Change detection data:
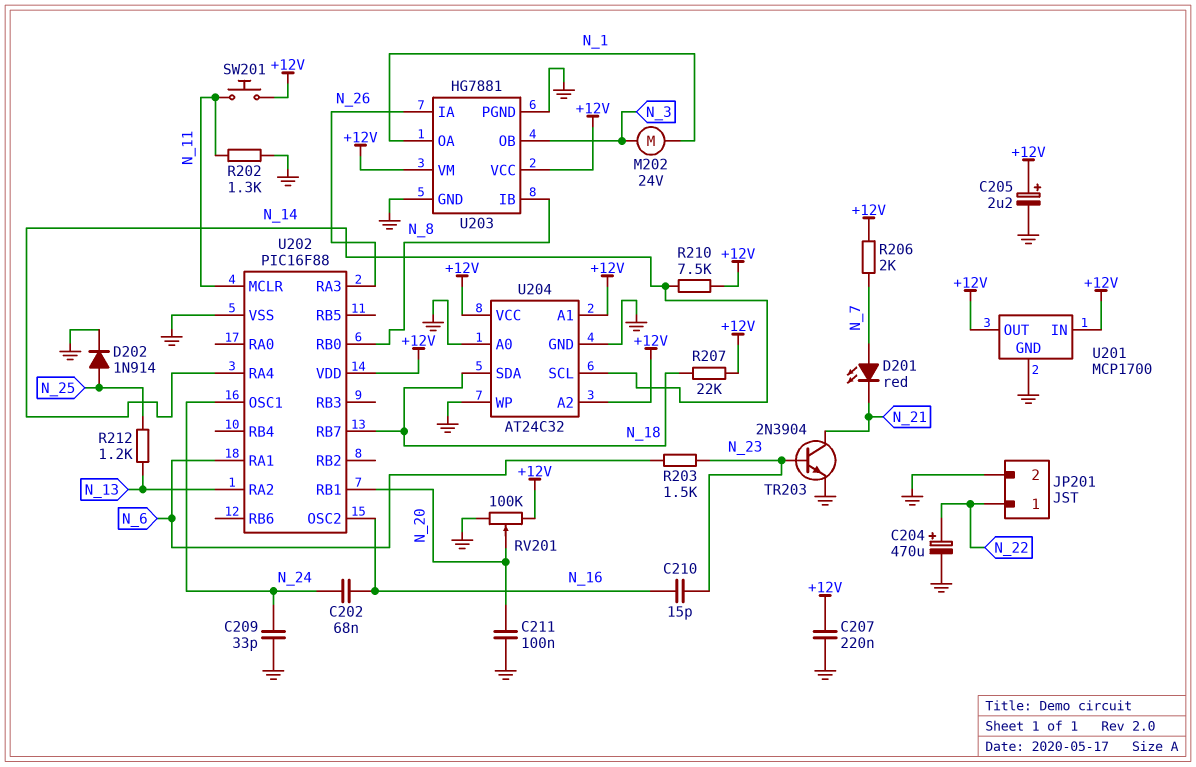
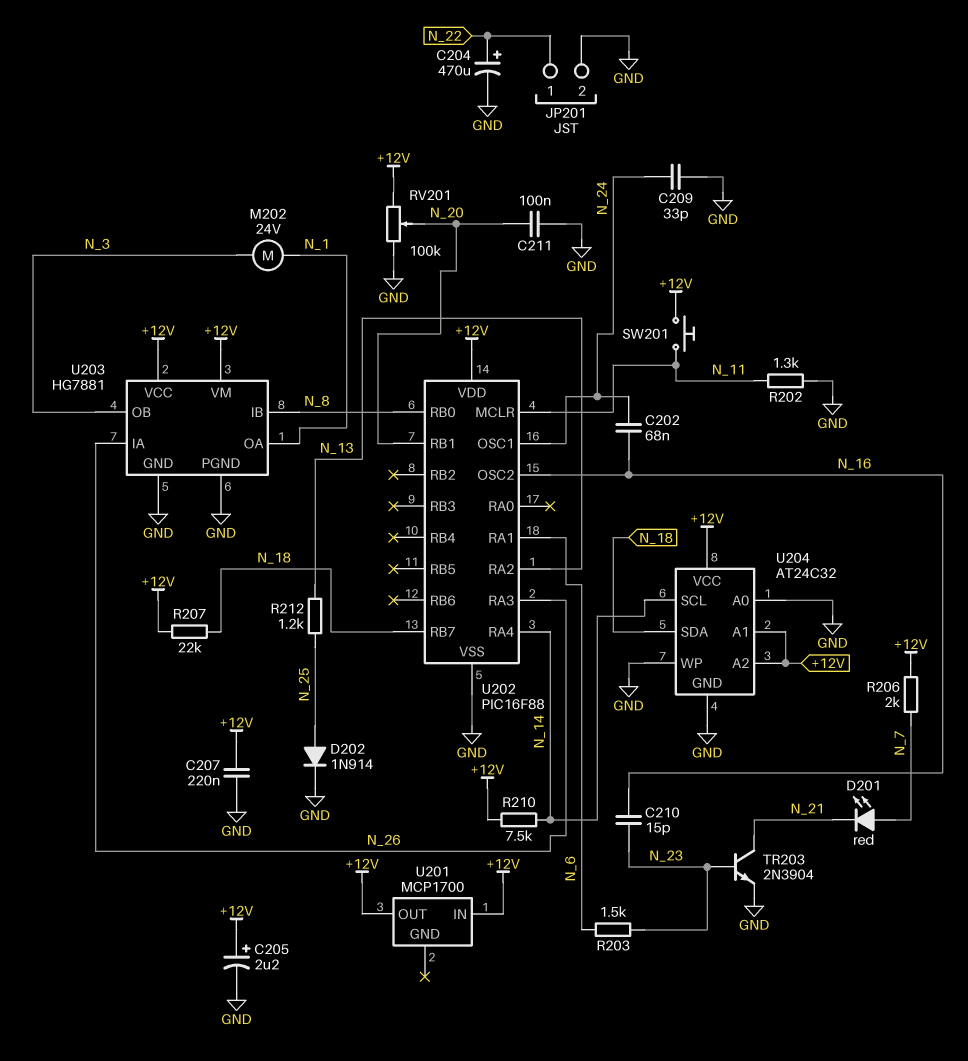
U201 pin GND: GND -> none

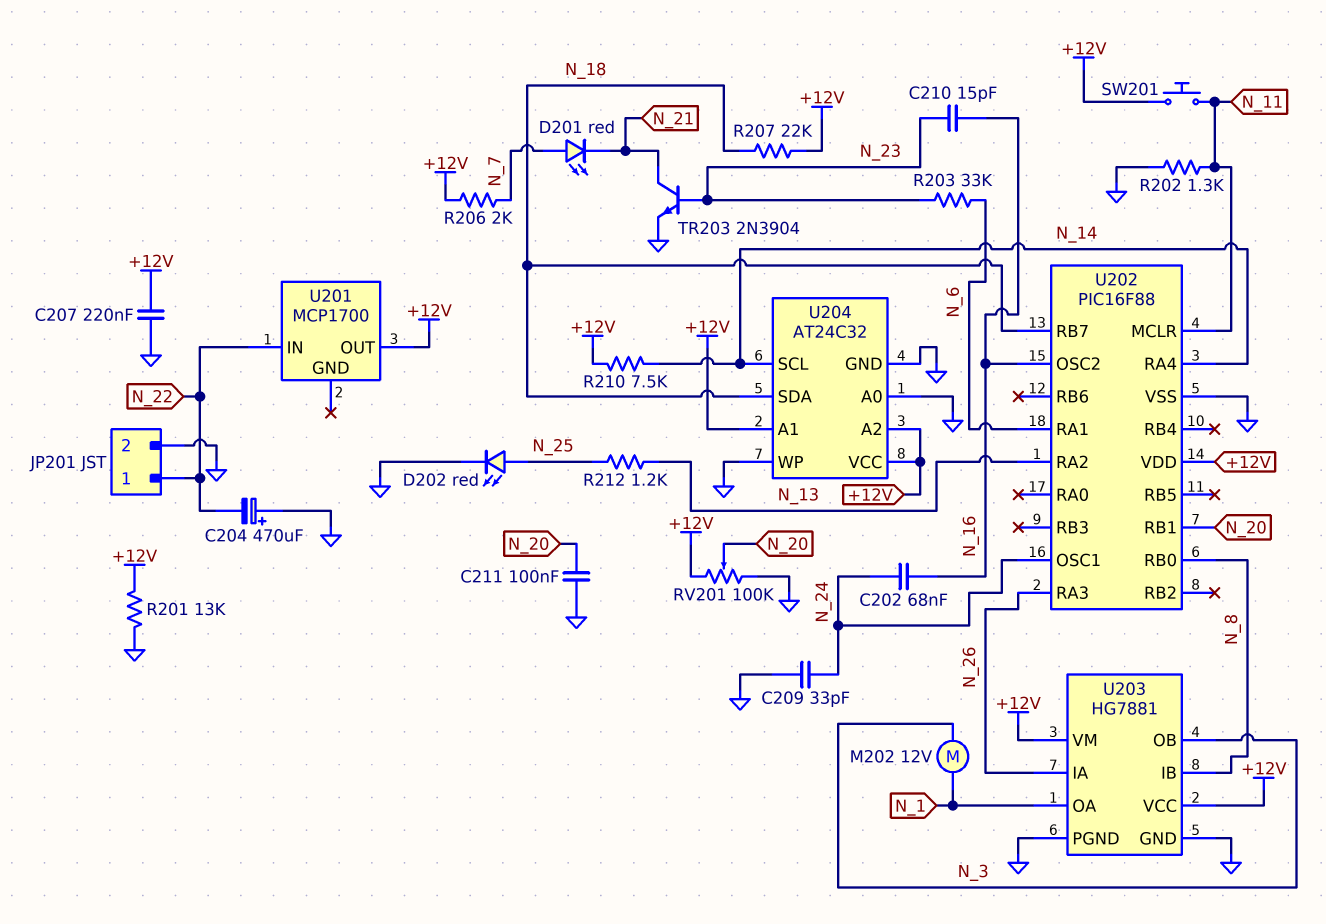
C204: 470uF (plus N_22, minus GND) -> 470uF (plus GND, minus N_22)
C205: 2.2uF (plus +12V, minus GND) -> none
D202: diode 1N914 (A N_25, K GND) -> LED red (A N_25, K GND)
M202: motor 24V (N_1, N_3) -> motor 12V (N_1, N_3)
R201: none -> 13k (+12V, GND)
R203: 1.5k (N_6, N_23) -> 33k (N_6, N_23)
U201 pin IN: +12V -> N_22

__Activity__.
With the line containing "M202: motor 24V" as the first and the last line of the data as the final one, copy every line between them exactly, those two included.

__Result of the exercise__.
M202: motor 24V (N_1, N_3) -> motor 12V (N_1, N_3)
R201: none -> 13k (+12V, GND)
R203: 1.5k (N_6, N_23) -> 33k (N_6, N_23)
U201 pin IN: +12V -> N_22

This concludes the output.